Dataset content:
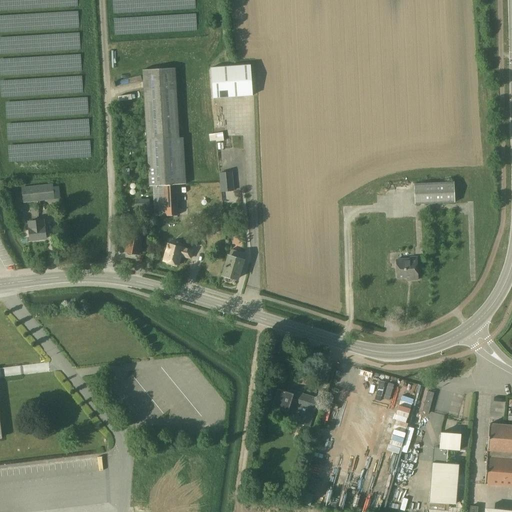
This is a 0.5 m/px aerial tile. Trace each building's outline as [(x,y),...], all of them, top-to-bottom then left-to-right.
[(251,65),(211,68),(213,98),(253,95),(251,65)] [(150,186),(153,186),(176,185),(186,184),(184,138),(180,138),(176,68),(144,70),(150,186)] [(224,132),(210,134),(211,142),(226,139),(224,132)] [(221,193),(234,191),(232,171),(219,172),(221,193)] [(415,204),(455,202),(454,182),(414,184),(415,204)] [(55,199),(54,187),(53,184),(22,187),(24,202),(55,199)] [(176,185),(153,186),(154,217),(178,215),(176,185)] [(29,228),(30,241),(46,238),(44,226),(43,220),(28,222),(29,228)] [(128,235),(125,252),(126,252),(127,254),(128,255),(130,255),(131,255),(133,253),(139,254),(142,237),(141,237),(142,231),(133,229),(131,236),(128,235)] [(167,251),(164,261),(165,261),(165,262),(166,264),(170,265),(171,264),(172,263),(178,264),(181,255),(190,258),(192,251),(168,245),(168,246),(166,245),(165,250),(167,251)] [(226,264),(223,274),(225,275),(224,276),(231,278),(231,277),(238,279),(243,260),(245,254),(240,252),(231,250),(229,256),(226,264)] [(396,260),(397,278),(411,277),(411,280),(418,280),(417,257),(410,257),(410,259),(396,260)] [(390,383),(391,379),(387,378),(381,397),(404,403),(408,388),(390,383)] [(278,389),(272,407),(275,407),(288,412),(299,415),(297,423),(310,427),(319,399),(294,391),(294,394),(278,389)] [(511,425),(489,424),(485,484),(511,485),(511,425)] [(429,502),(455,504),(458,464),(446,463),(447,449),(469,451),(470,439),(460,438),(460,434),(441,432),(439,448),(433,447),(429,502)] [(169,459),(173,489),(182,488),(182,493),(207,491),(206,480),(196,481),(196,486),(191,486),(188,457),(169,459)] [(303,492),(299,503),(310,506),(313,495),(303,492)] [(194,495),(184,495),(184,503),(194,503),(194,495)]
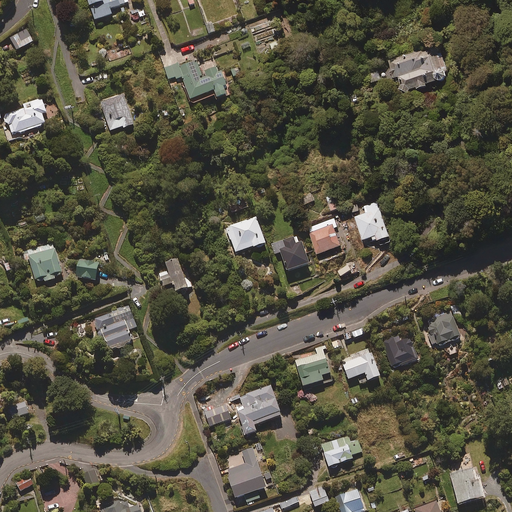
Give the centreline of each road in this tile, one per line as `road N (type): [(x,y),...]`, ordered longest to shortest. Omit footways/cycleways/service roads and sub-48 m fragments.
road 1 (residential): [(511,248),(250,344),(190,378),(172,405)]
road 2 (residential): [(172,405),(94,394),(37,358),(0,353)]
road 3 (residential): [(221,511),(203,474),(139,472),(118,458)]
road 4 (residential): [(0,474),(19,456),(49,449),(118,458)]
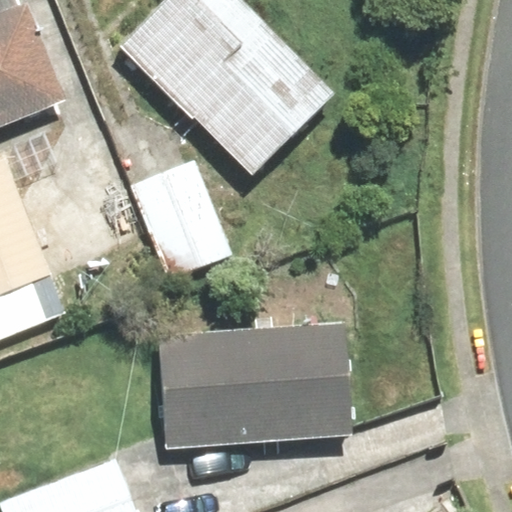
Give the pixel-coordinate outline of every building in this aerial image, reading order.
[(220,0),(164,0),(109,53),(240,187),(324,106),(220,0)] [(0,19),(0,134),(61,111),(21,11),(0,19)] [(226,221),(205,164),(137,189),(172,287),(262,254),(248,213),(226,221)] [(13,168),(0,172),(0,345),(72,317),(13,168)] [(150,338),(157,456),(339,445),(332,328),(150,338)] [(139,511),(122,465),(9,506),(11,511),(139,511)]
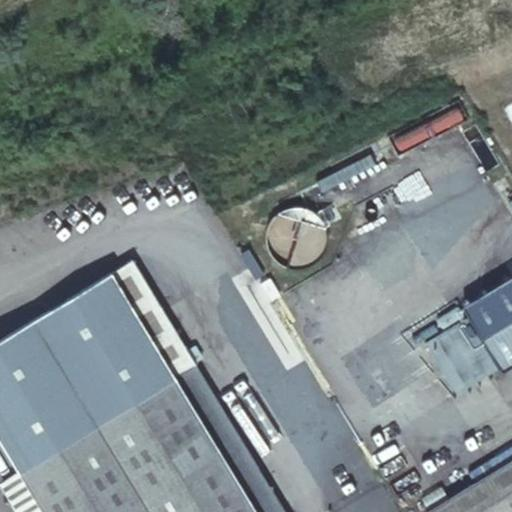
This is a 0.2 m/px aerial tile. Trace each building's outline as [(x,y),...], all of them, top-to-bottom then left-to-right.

Task statement: Express the whole listing above as a JSON list of strings, one string per line, with blank lines skipped and the pictures left out.

Task answer:
[
  "This is a 0.5 m/px aerial tile. Trace each building's outline as [(x,y),...], all of them, top-to-bottom then left-to-right.",
  "[(251,65),(211,68),(213,98),(253,95),(251,65)] [(150,186),(153,186),(176,185),(186,184),(184,138),(180,138),(176,68),(144,70),(150,186)] [(224,132),(210,134),(211,142),(226,139),(224,132)] [(221,193),(234,191),(232,171),(219,172),(221,193)] [(415,204),(455,202),(454,182),(414,184),(415,204)] [(55,199),(54,187),(53,184),(22,187),(24,202),(55,199)] [(176,185),(153,186),(154,217),(178,215),(176,185)] [(29,228),(30,241),(46,238),(44,226),(43,220),(28,222),(29,228)] [(128,235),(125,252),(126,252),(127,254),(128,255),(130,255),(131,255),(133,253),(139,254),(142,237),(141,237),(142,231),(133,229),(131,236),(128,235)] [(167,251),(164,261),(165,261),(165,262),(166,264),(170,265),(171,264),(172,263),(178,264),(181,255),(190,258),(192,251),(168,245),(168,246),(166,245),(165,250),(167,251)] [(226,264),(223,274),(225,275),(224,276),(231,278),(231,277),(238,279),(243,260),(245,254),(240,252),(231,250),(229,256),(226,264)] [(396,260),(397,278),(411,277),(411,280),(418,280),(417,257),(410,257),(410,259),(396,260)] [(390,383),(391,379),(387,378),(381,397),(404,403),(408,388),(390,383)] [(278,389),(272,407),(275,407),(288,412),(299,415),(297,423),(310,427),(319,399),(294,391),(294,394),(278,389)] [(511,425),(489,424),(485,484),(511,485),(511,425)] [(429,502),(455,504),(458,464),(446,463),(447,449),(469,451),(470,439),(460,438),(460,434),(441,432),(439,448),(433,447),(429,502)] [(169,459),(173,489),(182,488),(182,493),(207,491),(206,480),(196,481),(196,486),(191,486),(188,457),(169,459)] [(303,492),(299,503),(310,506),(313,495),(303,492)] [(194,495),(184,495),(184,503),(194,503),(194,495)]",
  "Give the centreline of each road in this tile, one per line as `road N (type): [(x,y),...]`, ordered longest to shortest. Omit footways/cycleways/service roads and sub-48 m fragments.",
  "road 1 (residential): [(511,248),(250,344),(190,378),(172,405)]",
  "road 2 (residential): [(172,405),(94,394),(37,358),(0,353)]",
  "road 3 (residential): [(221,511),(203,474),(139,472),(118,458)]",
  "road 4 (residential): [(0,474),(19,456),(49,449),(118,458)]",
  "Give the pixel-coordinate outline of every building in this aerial image, reading order.",
  "[(220,0),(164,0),(109,53),(240,187),(324,106),(220,0)] [(0,19),(0,134),(61,111),(21,11),(0,19)] [(226,221),(205,164),(137,189),(172,287),(262,254),(248,213),(226,221)] [(13,168),(0,172),(0,345),(72,317),(13,168)] [(150,338),(157,456),(339,445),(332,328),(150,338)] [(139,511),(122,465),(9,506),(11,511),(139,511)]",
  "This is a 0.2 m/px aerial tile. Trace each building's outline as [(x,y),...], all of them, top-to-bottom then left-to-right."
]